━━ RECORDS

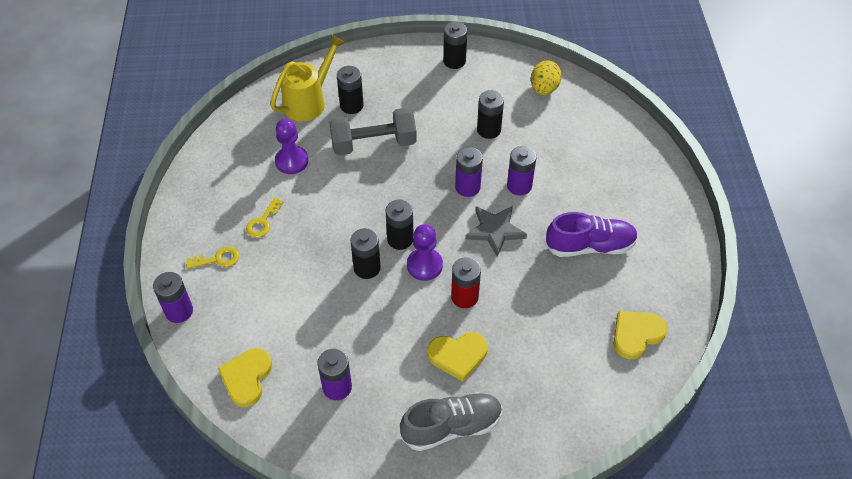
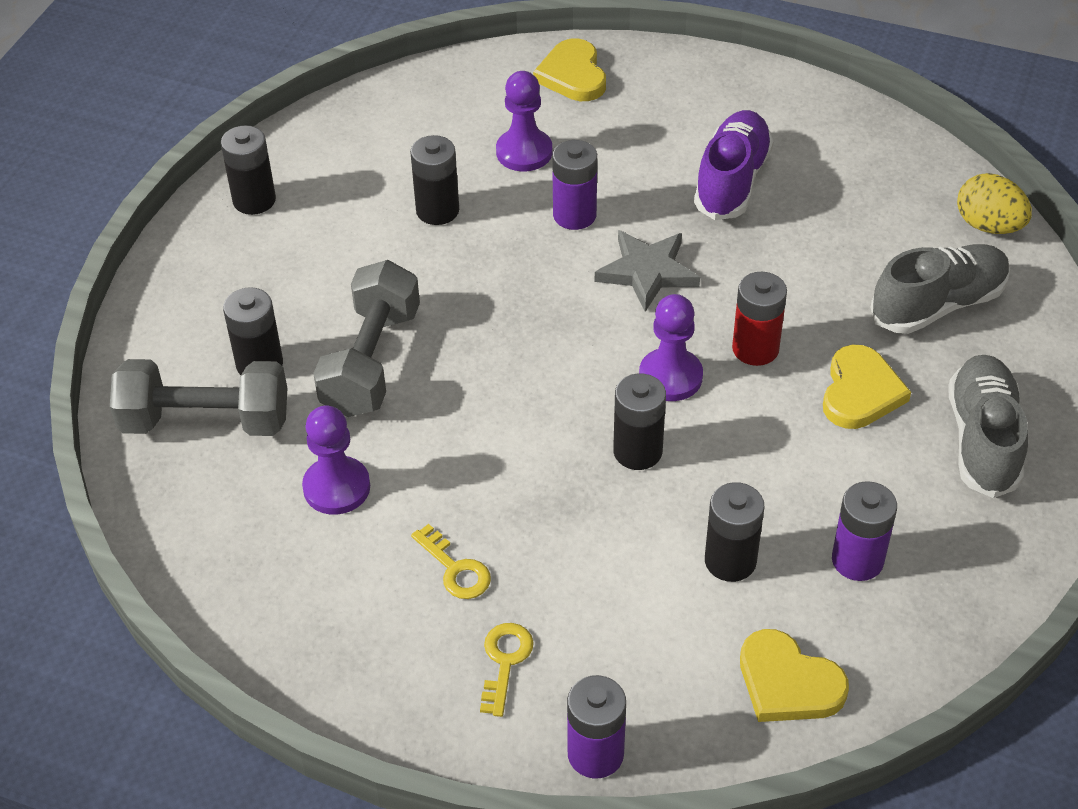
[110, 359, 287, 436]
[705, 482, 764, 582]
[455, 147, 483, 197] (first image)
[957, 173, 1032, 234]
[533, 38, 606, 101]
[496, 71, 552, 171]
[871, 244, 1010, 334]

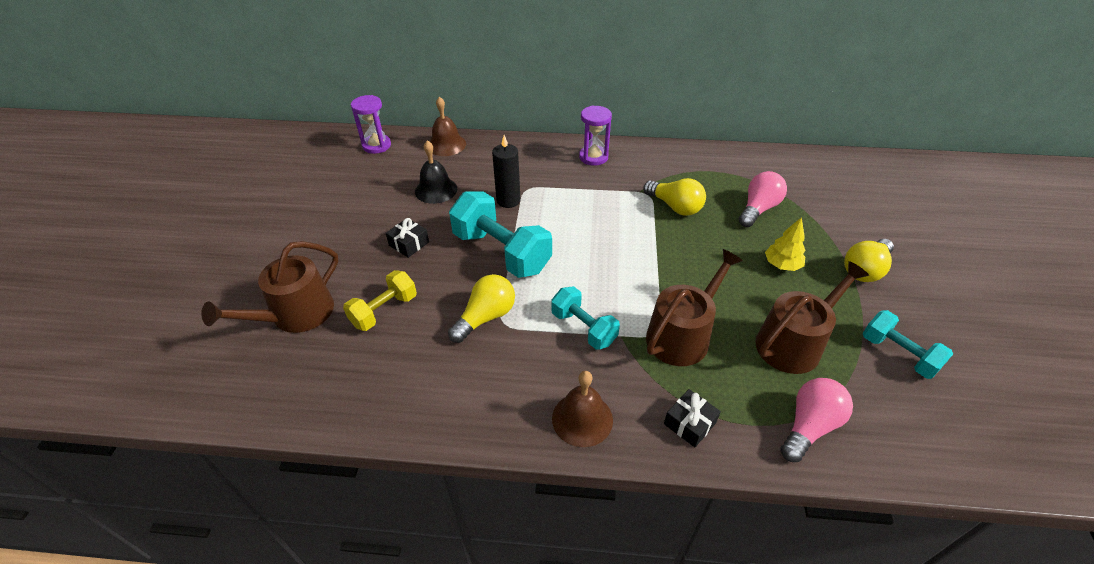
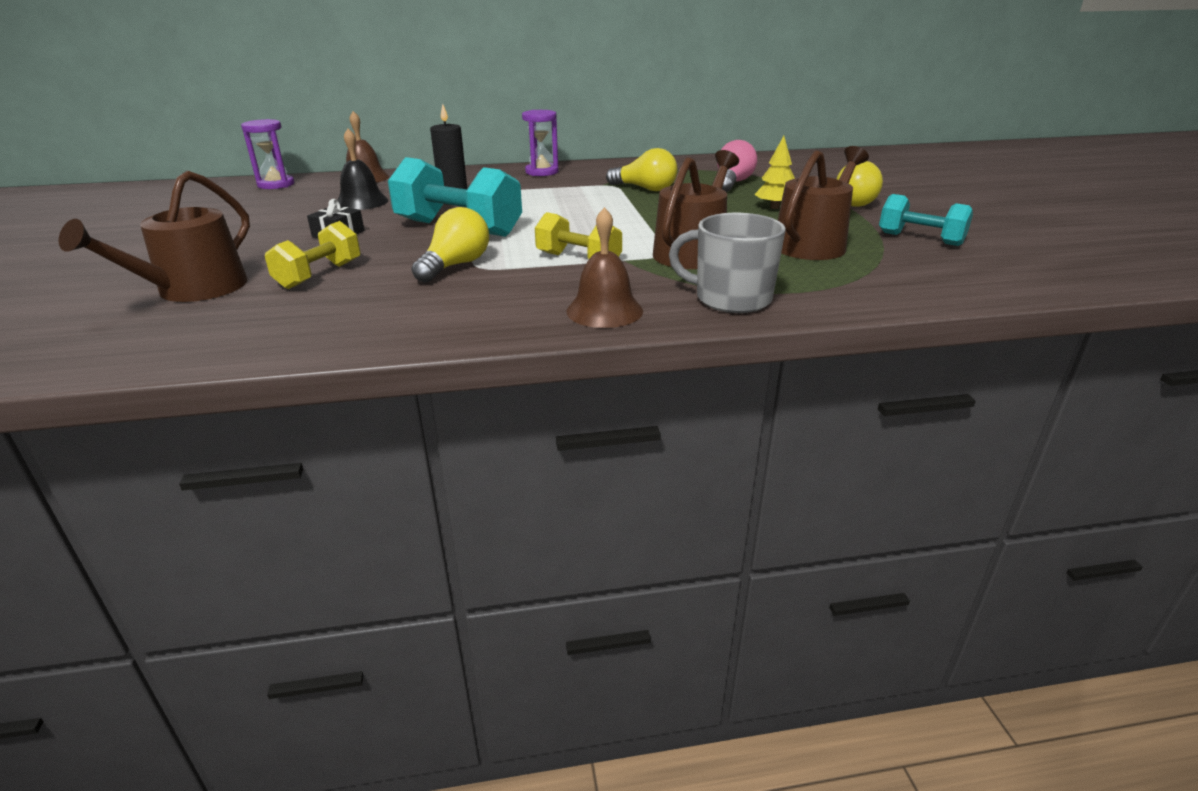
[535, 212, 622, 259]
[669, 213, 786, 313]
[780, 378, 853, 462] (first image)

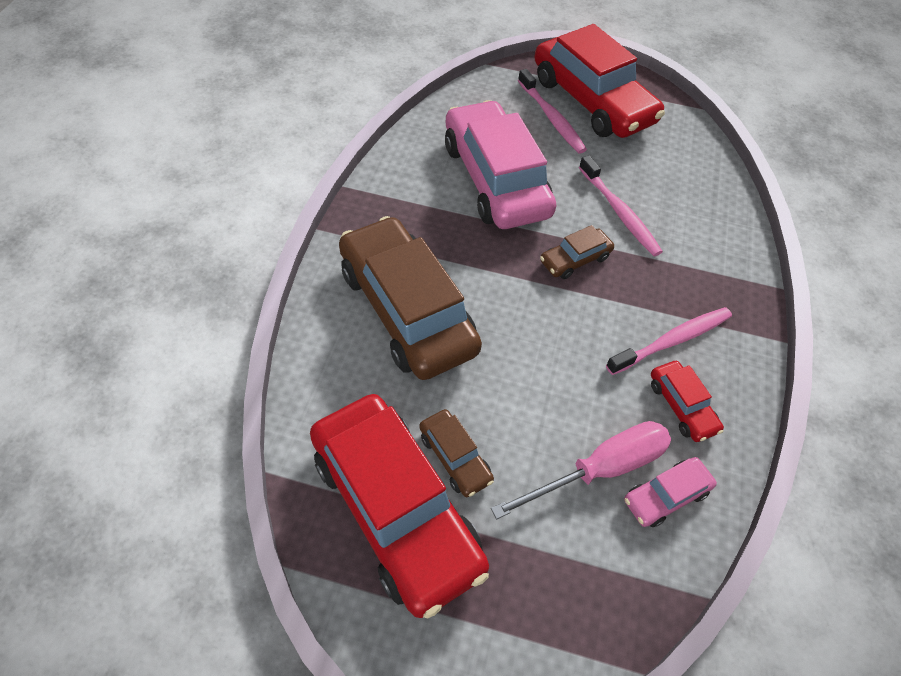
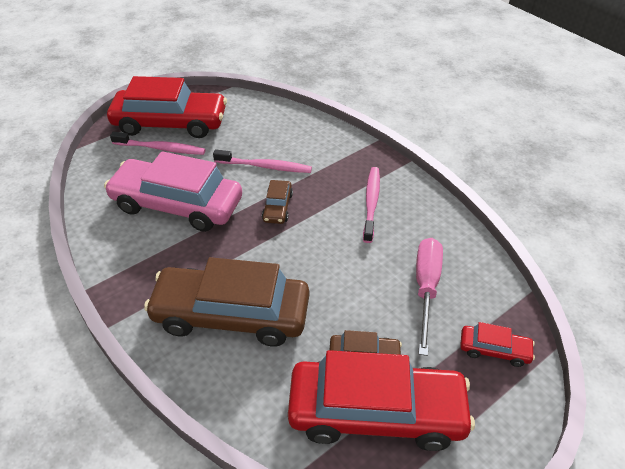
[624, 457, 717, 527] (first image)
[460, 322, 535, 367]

━━━━

[YOUR OBJECTIVE]
If a record holds a picture, leave the picture out and copy the rest exactly.

[ANSWER SPACE]
[110, 359, 287, 436]
[705, 482, 764, 582]
[455, 147, 483, 197] (first image)
[957, 173, 1032, 234]
[533, 38, 606, 101]
[496, 71, 552, 171]
[871, 244, 1010, 334]

[535, 212, 622, 259]
[669, 213, 786, 313]
[780, 378, 853, 462] (first image)

[624, 457, 717, 527] (first image)
[460, 322, 535, 367]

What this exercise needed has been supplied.